══ Supplied data

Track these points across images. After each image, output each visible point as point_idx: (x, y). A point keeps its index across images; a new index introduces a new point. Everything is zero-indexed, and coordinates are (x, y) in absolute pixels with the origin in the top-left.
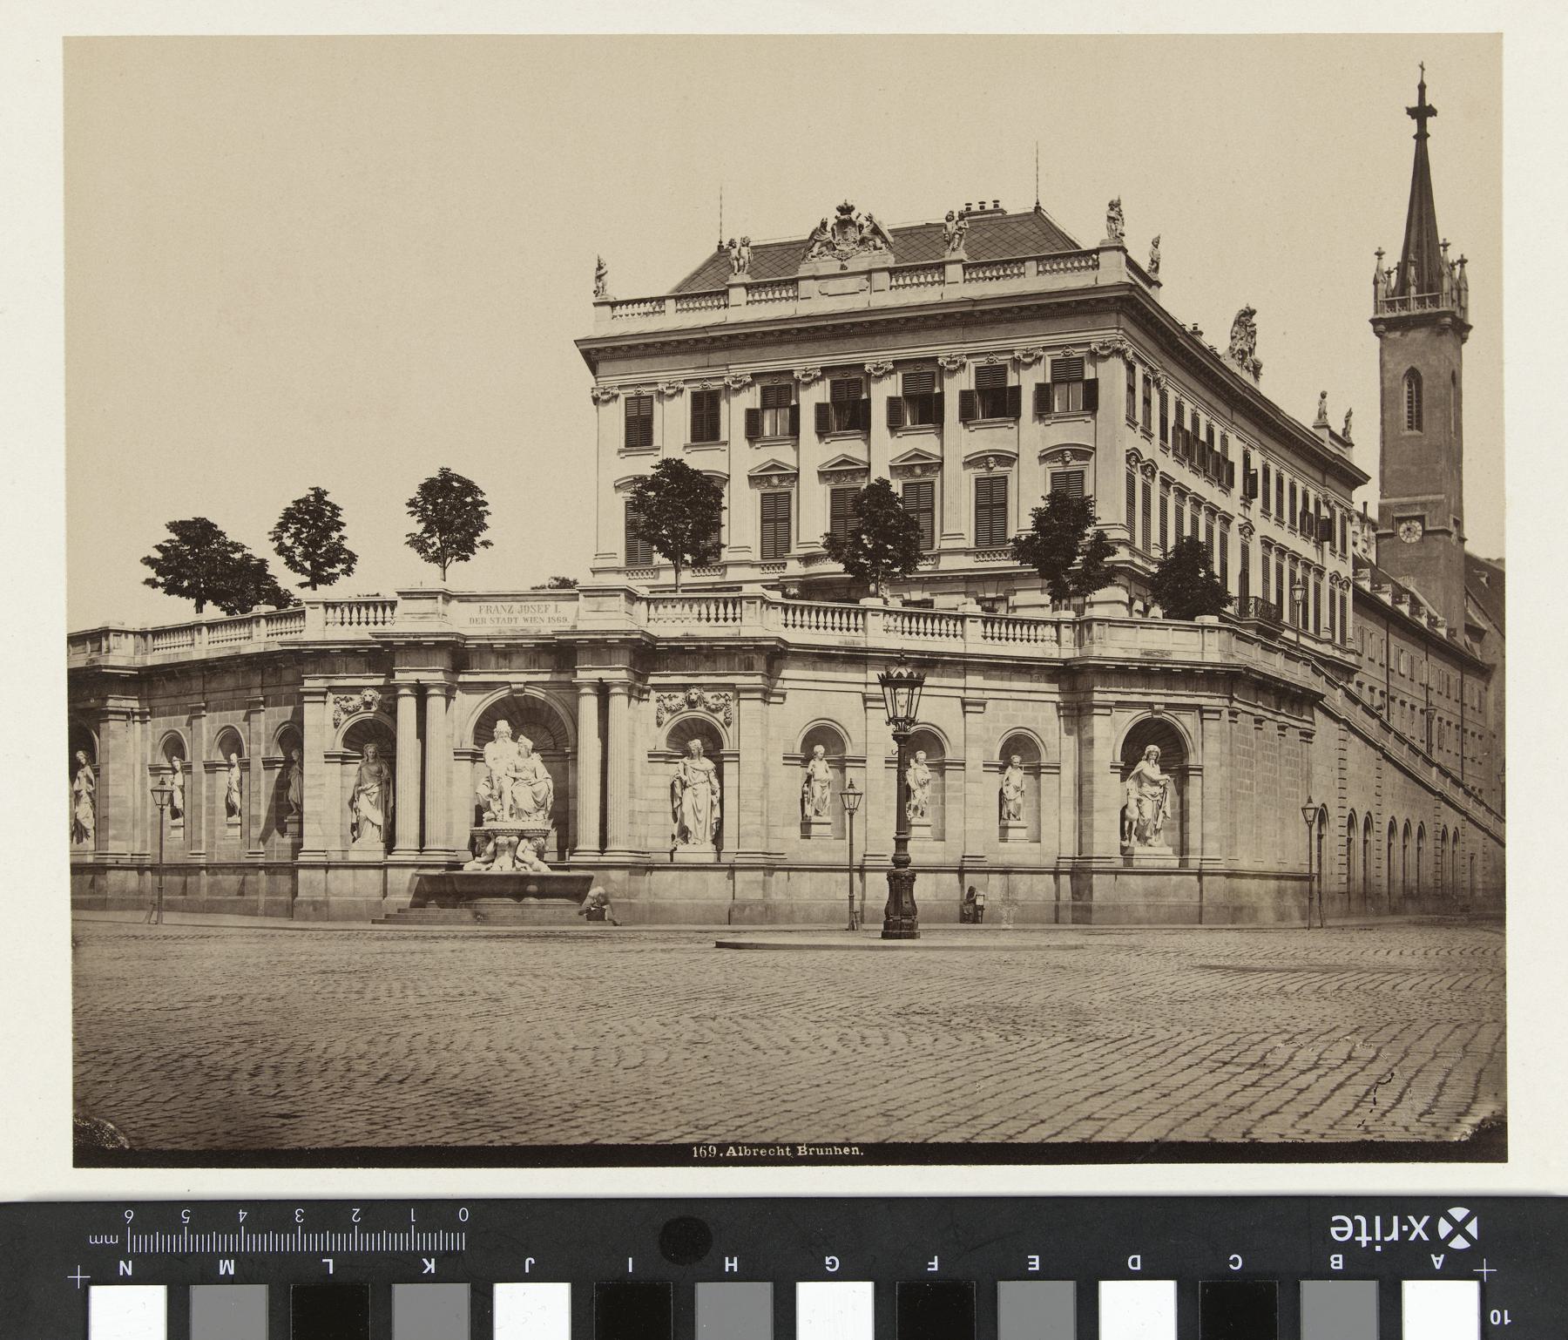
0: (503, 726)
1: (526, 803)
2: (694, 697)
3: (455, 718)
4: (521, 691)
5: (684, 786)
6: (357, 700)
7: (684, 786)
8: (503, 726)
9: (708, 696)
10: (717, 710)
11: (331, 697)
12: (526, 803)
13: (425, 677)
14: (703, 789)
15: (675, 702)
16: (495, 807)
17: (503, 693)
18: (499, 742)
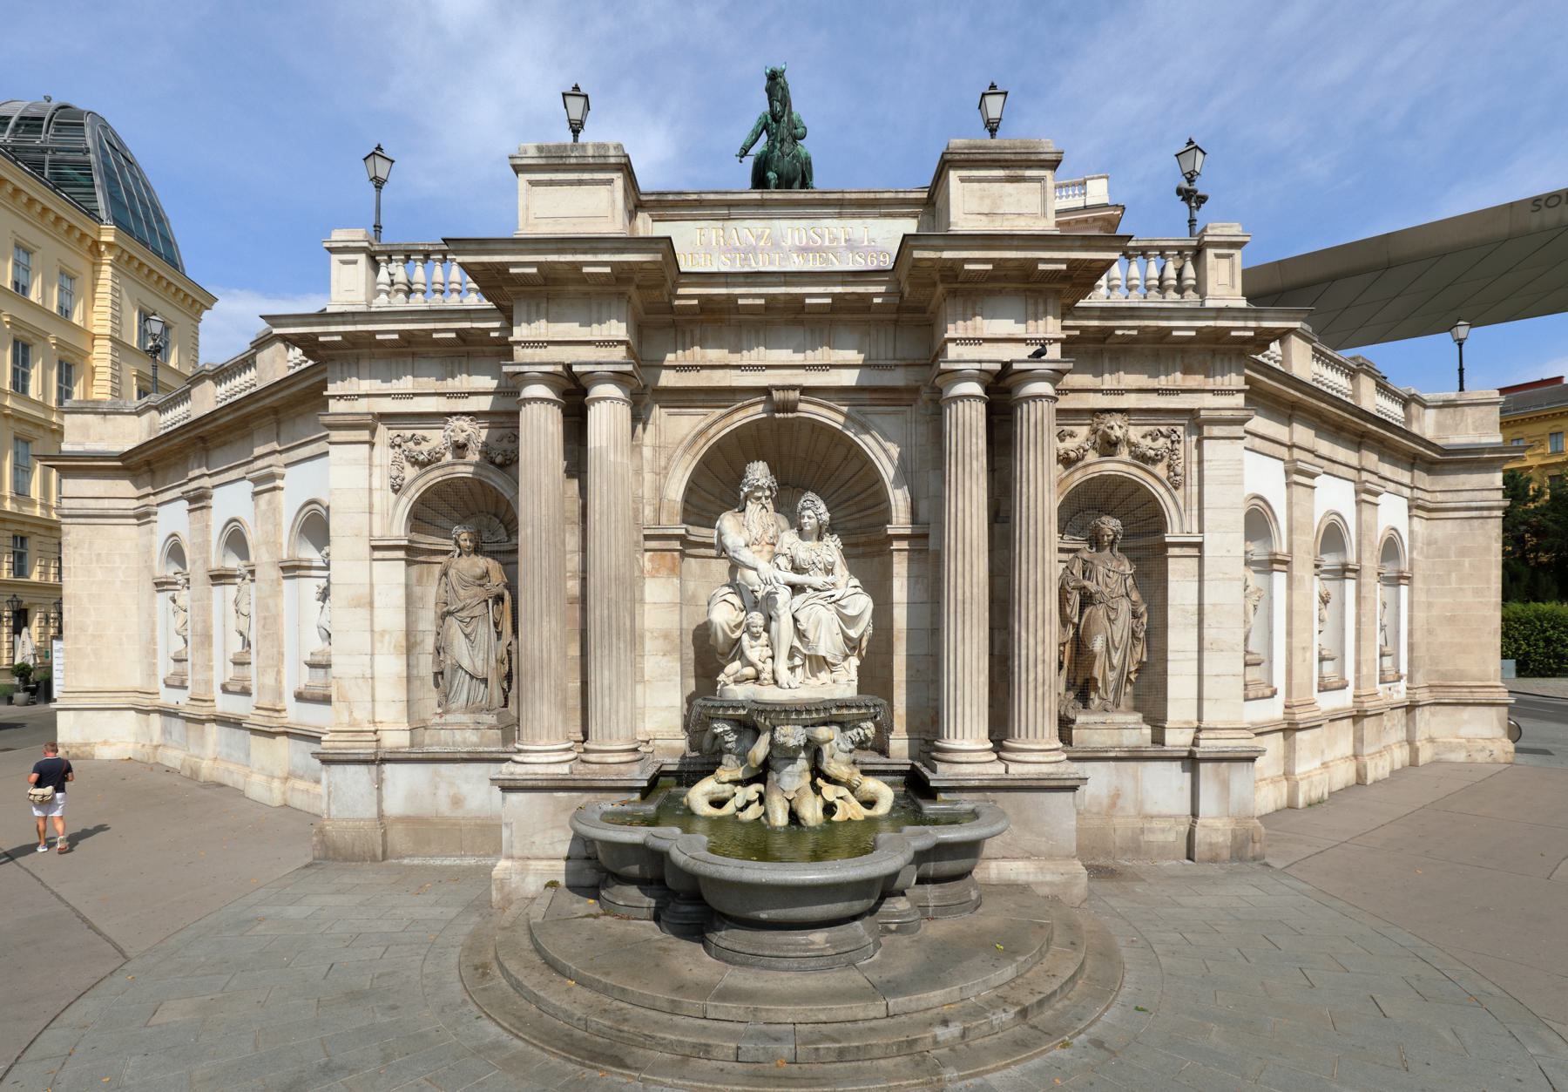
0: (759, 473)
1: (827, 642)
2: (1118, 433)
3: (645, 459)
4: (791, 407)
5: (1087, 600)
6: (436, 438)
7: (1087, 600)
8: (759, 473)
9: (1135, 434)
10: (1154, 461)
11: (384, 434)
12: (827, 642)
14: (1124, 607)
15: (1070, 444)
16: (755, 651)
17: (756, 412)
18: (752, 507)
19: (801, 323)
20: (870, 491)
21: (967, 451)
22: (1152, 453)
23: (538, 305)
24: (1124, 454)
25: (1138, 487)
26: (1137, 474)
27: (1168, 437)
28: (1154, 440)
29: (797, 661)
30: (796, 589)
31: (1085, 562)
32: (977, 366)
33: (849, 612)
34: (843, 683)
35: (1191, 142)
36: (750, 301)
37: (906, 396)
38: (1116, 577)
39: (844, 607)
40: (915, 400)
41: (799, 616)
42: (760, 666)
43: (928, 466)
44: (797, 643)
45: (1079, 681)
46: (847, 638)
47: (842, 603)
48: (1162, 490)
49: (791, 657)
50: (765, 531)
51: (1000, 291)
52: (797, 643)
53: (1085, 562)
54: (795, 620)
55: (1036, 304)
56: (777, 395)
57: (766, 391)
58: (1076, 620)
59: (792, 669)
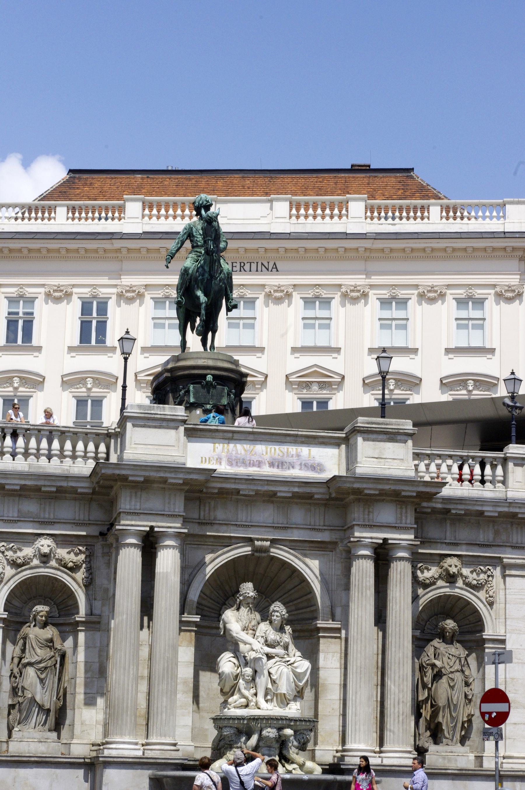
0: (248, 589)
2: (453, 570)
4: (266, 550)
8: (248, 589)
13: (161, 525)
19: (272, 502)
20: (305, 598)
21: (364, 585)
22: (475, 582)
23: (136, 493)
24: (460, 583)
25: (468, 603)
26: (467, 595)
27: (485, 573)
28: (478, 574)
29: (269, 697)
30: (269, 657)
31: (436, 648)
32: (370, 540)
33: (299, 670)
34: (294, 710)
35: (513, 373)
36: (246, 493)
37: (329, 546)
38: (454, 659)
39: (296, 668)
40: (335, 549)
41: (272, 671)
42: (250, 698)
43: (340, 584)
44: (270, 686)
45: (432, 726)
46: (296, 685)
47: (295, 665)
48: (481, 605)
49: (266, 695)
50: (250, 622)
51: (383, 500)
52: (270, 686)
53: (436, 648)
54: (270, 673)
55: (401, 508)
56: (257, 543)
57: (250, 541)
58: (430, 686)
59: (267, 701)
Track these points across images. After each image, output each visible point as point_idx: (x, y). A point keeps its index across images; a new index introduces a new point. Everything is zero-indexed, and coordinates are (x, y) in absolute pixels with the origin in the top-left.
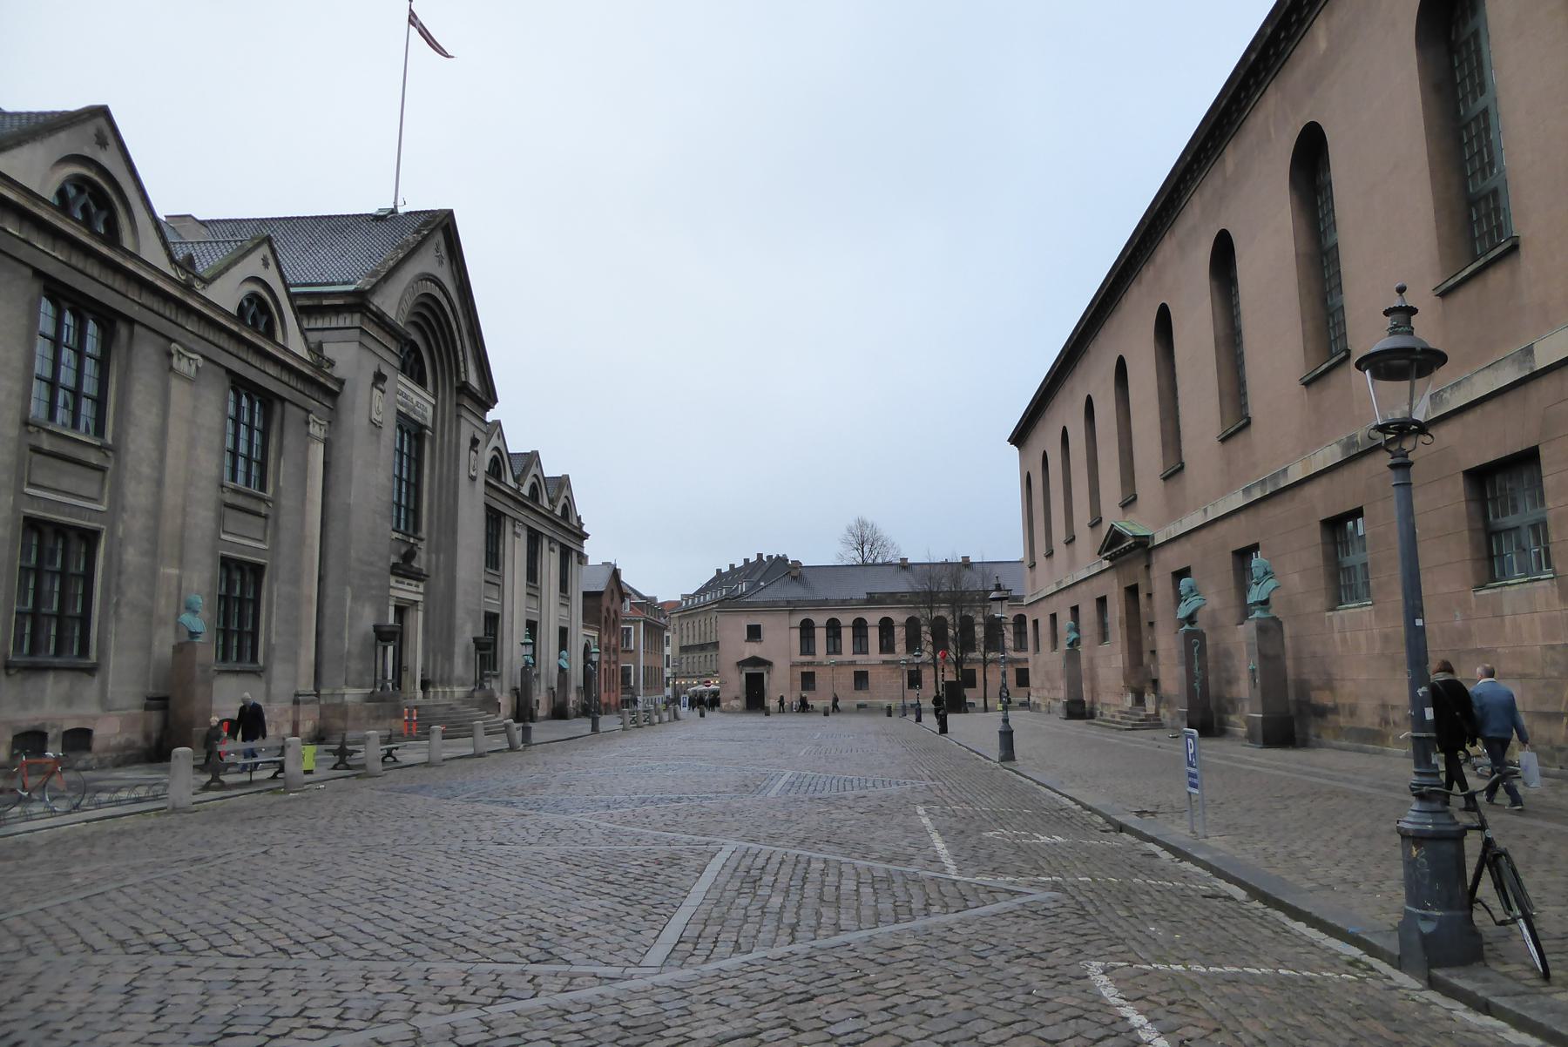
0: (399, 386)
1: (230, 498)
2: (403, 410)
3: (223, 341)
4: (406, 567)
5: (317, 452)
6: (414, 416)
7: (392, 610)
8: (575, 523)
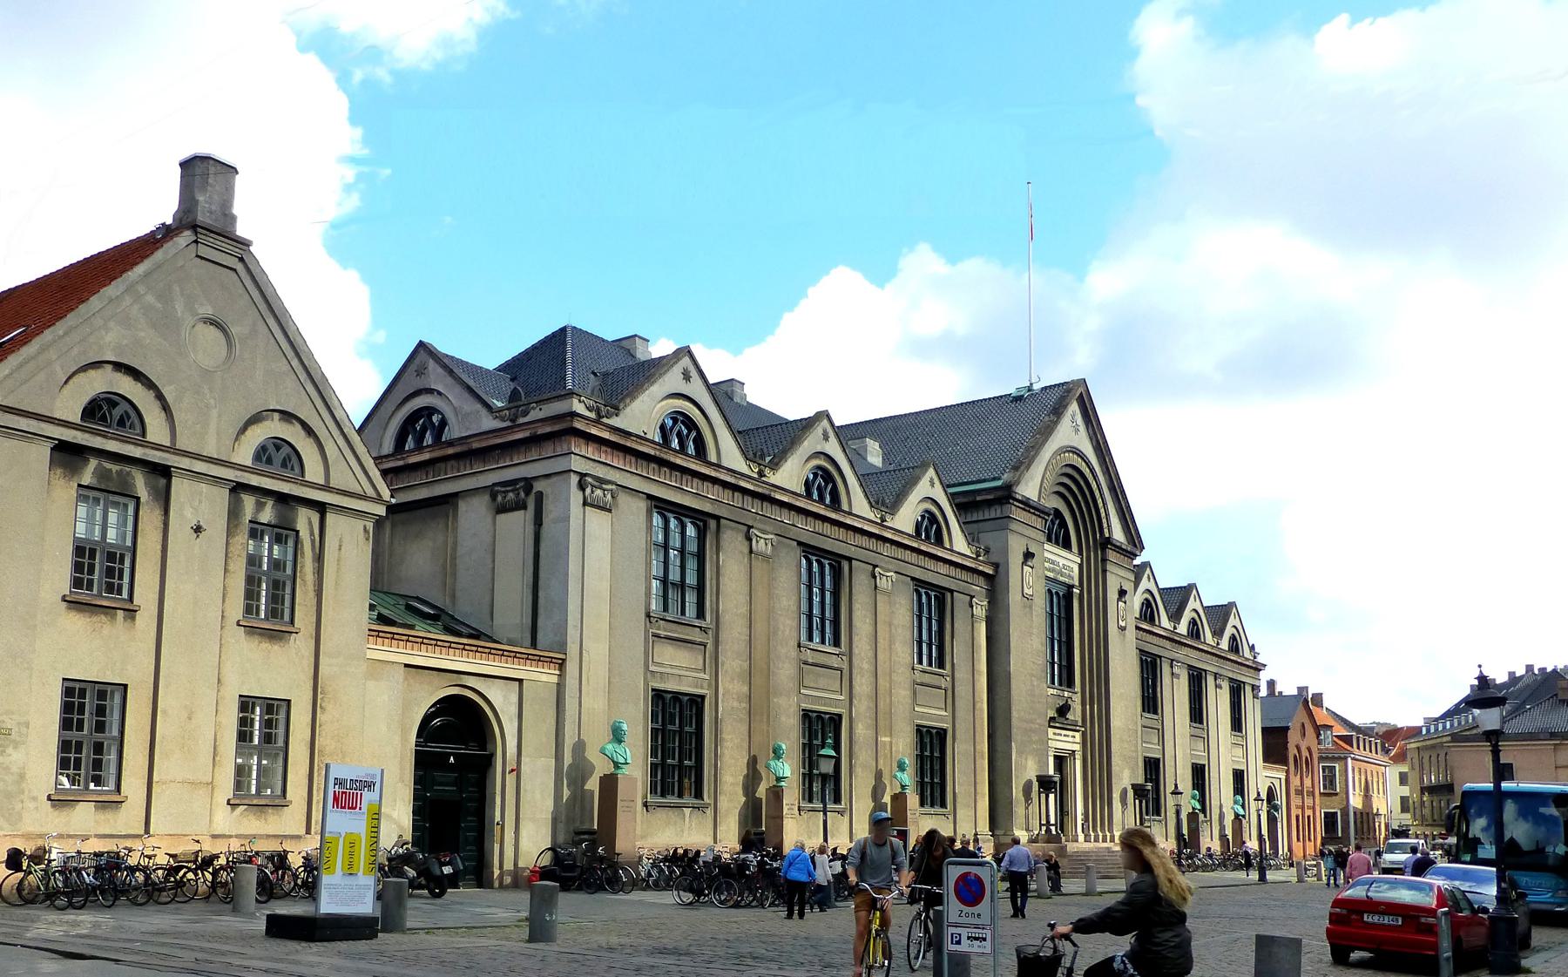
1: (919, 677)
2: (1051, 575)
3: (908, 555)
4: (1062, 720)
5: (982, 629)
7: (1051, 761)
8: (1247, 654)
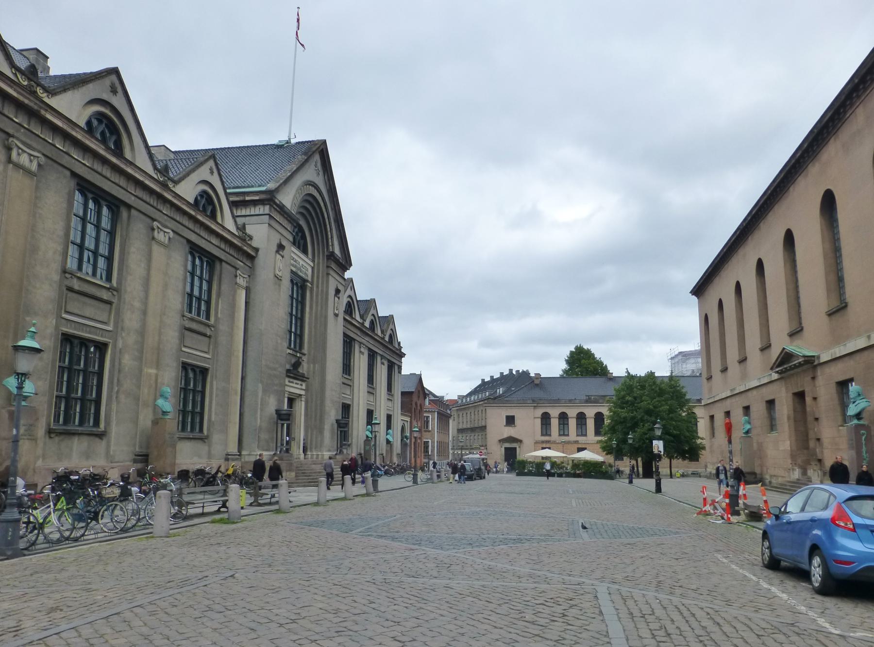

════

Work required: Copy out the lines exactly, starting at the beginning of the entries and ending with the line that contains "0: (503, 726)", both ends included. Leave the picture markers out of your copy.

Exercise solution:
Track these points across images. After each image, output each visible point as point_idx: (x, y). A point keeps its index across images; a new index introduces a new point. Everything is zero-indexed, and coordinates are (x, y) in absolute pixels with the origin in the top-left.
0: (503, 726)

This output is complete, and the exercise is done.